*** Given data ***
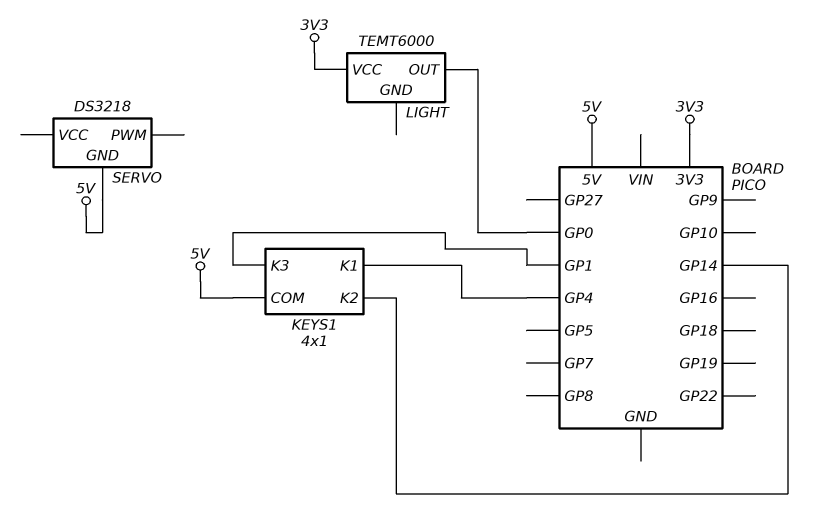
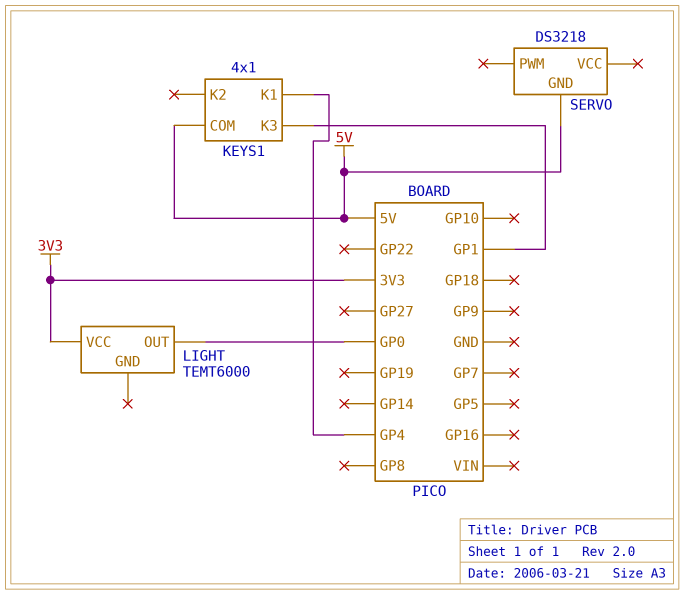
KEYS1 pin K2: GP14 -> none

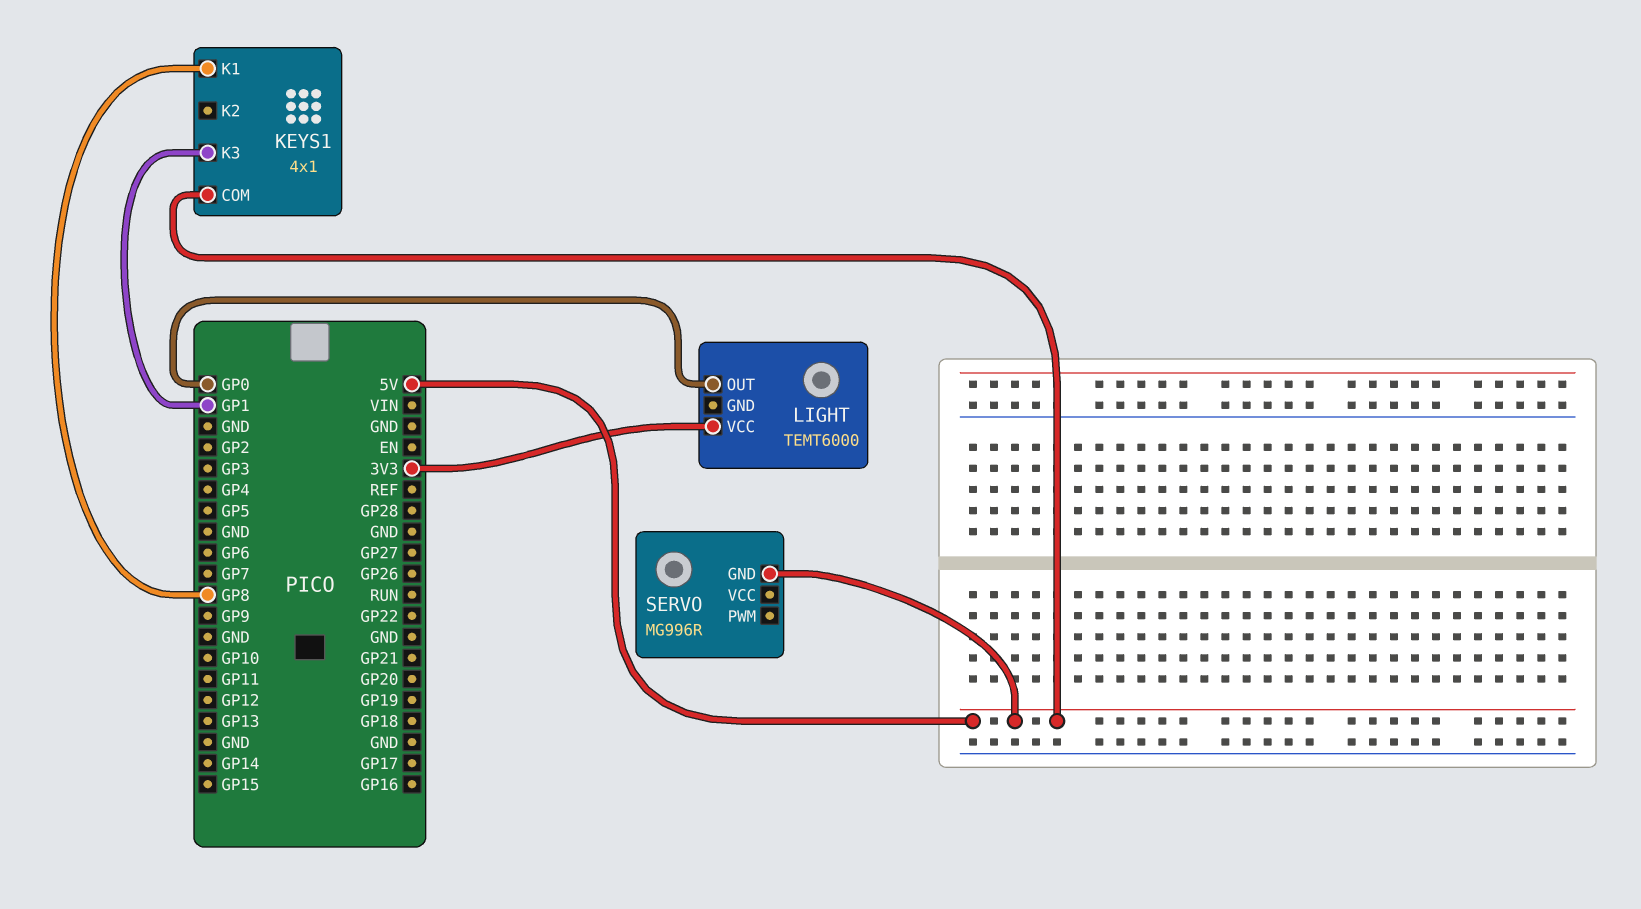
KEYS1 pin K1: GP4 -> GP8
SERVO: DS3218 -> MG996R

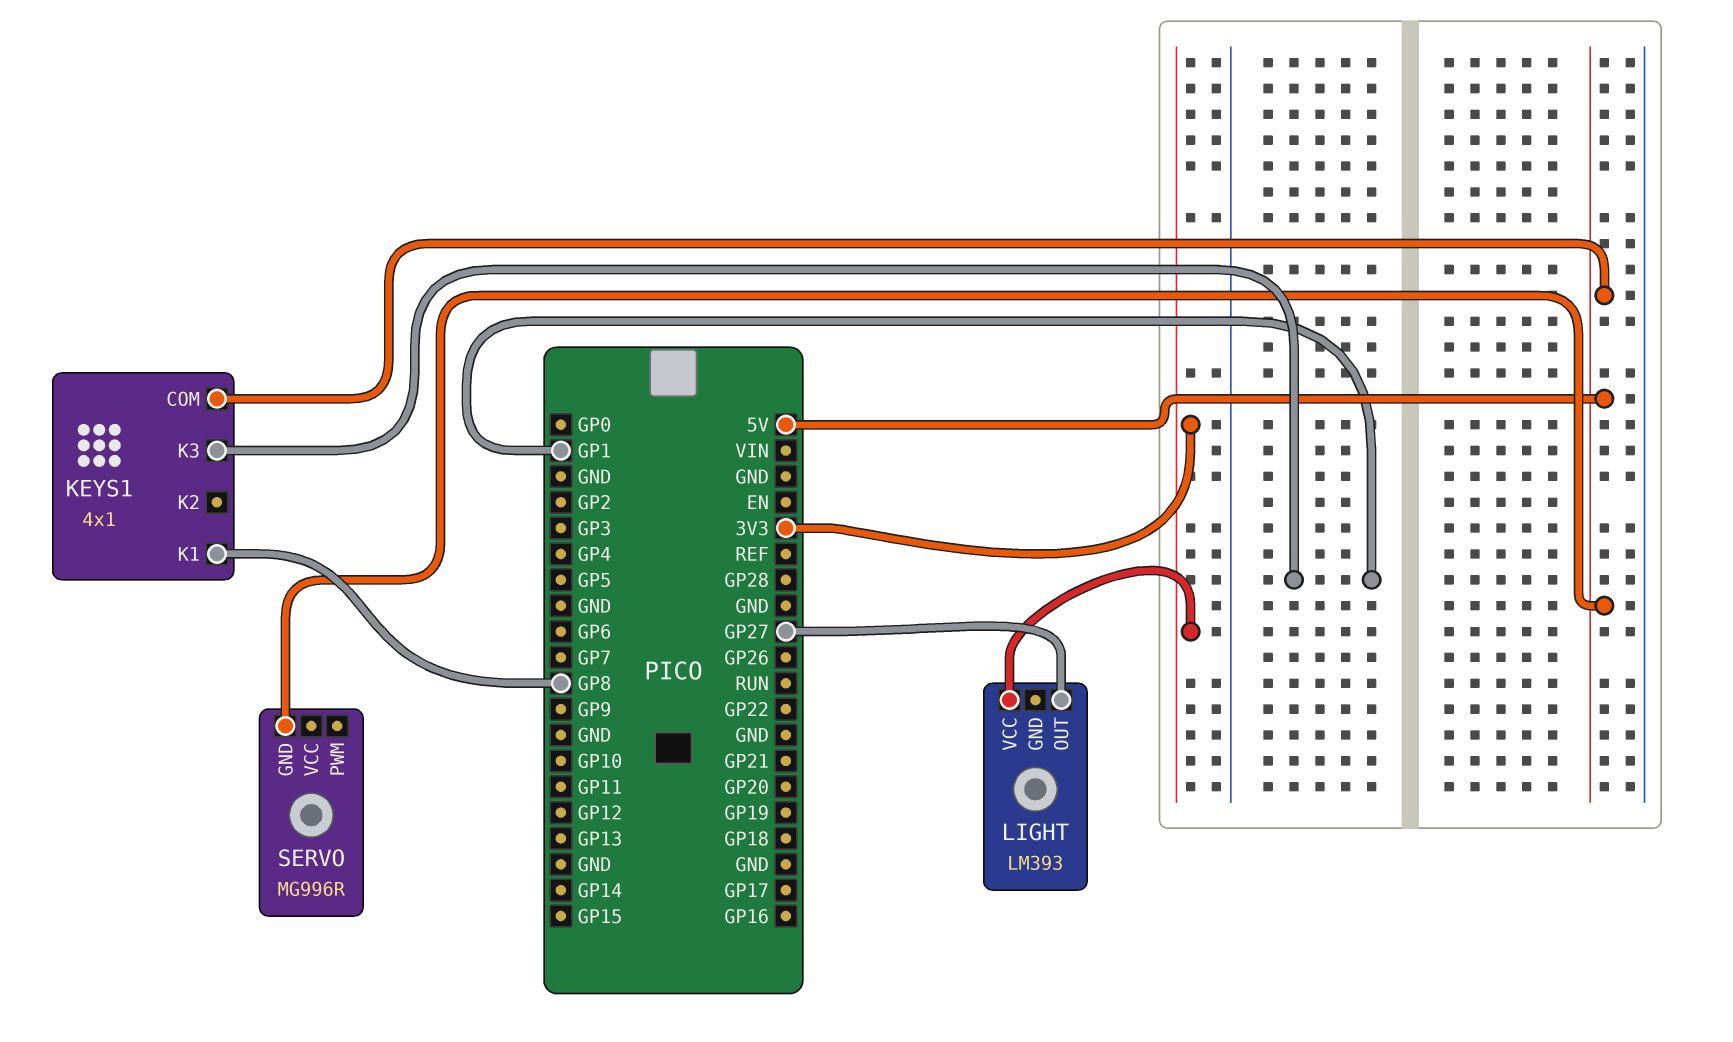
LIGHT: TEMT6000 -> LM393
LIGHT pin OUT: GP0 -> GP27

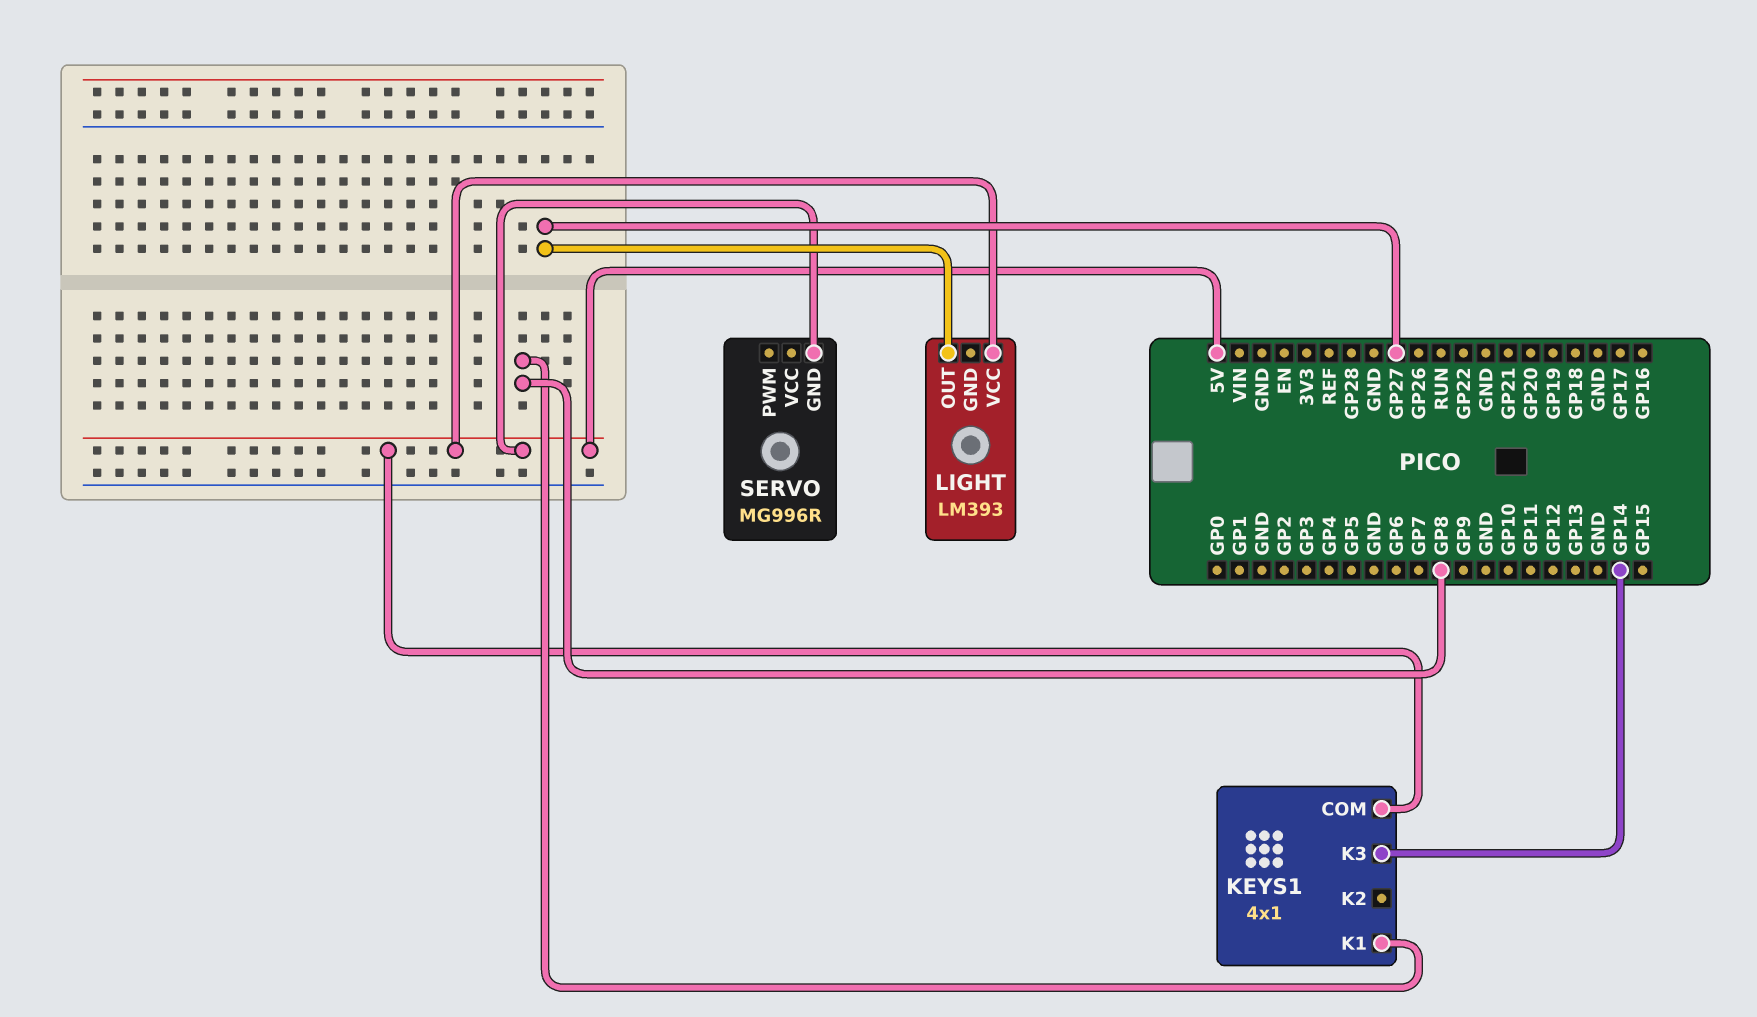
KEYS1 pin K3: GP1 -> GP14
LIGHT pin VCC: 3V3 -> 5V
*** End of Given data ***
Exercise objective:
Set out, exactly as given, the line that contains "LIGHT: TEMT6000 -> LM393" along with each line after it through the end of the records above; omit the pictures.

Written answer:
LIGHT: TEMT6000 -> LM393
LIGHT pin OUT: GP0 -> GP27

KEYS1 pin K3: GP1 -> GP14
LIGHT pin VCC: 3V3 -> 5V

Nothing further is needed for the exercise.